Required action ▸ Present the lines below as a Markdown table with the columns "Row" and "Line," one row per line, skipping blank lines. Leave the pictures out of your table.

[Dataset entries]
____________________
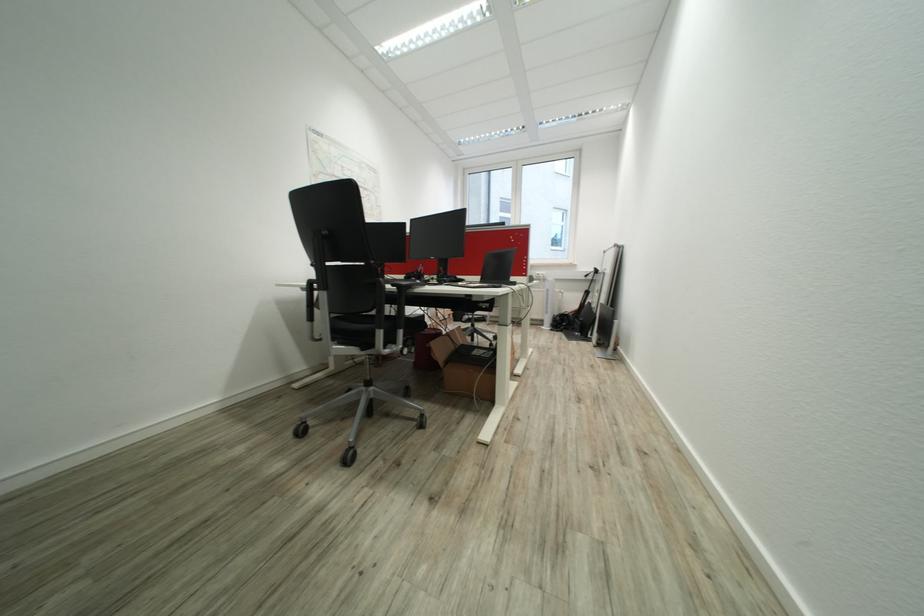
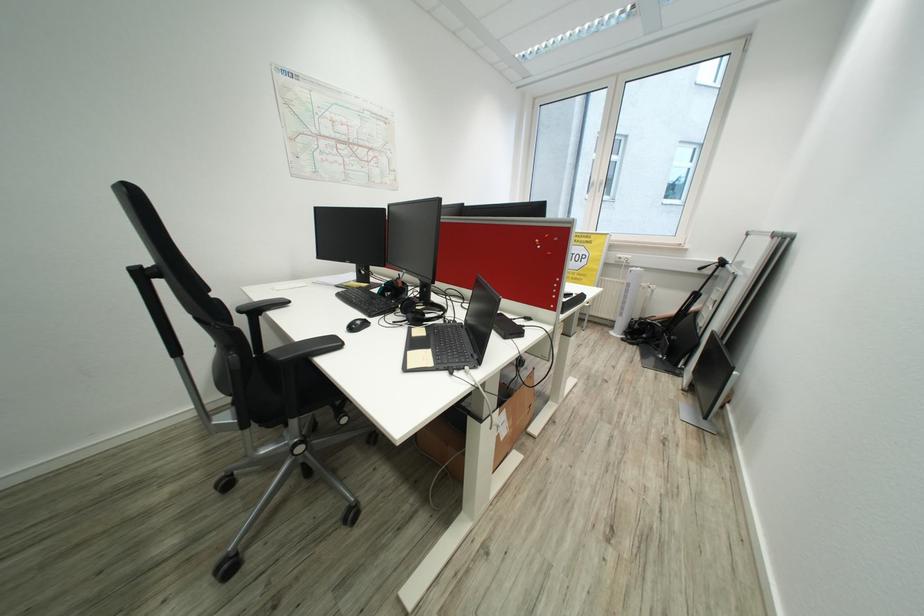
Question: How did the camera likely rotate?

Choices:
 (A) Left
 (B) Right
 (C) Up
 (D) Down

Answer: (A)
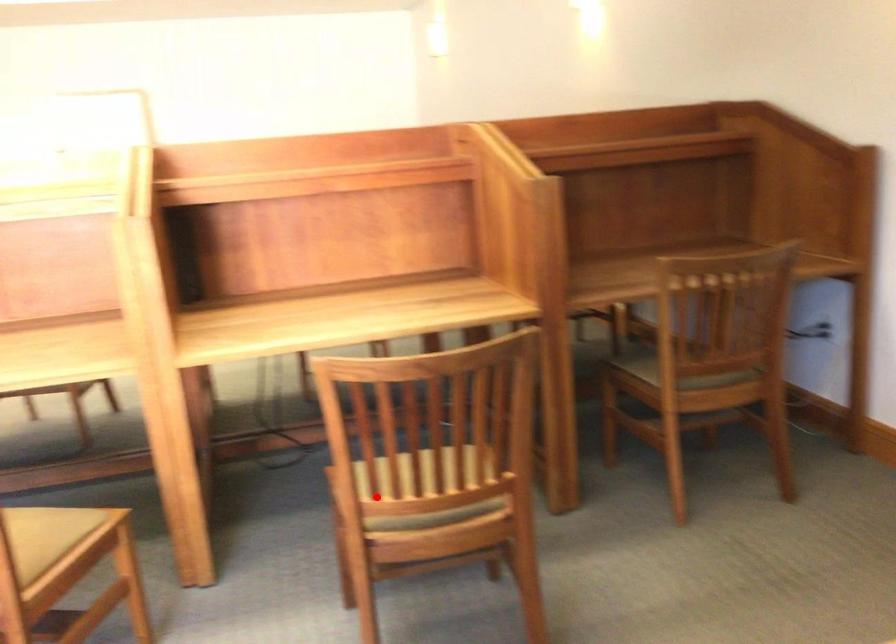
____________________
Response area ▸
| Row | Line |
|---|---|
| 1 | Question: How did the camera likely rotate? |
| 2 | Choices: |
| 3 |  (A) Left |
| 4 |  (B) Right |
| 5 |  (C) Up |
| 6 |  (D) Down |
| 7 | Answer: (A) |